> _What is being asked_
Look through the entries below. Report each line that has the word "arrow" in it.

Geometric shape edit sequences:
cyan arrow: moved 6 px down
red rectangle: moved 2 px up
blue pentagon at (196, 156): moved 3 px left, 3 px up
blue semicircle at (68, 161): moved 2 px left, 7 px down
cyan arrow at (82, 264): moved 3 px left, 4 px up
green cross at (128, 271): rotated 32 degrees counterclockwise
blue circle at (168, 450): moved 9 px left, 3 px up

> _Result for this exercise_
cyan arrow: moved 6 px down
cyan arrow at (82, 264): moved 3 px left, 4 px up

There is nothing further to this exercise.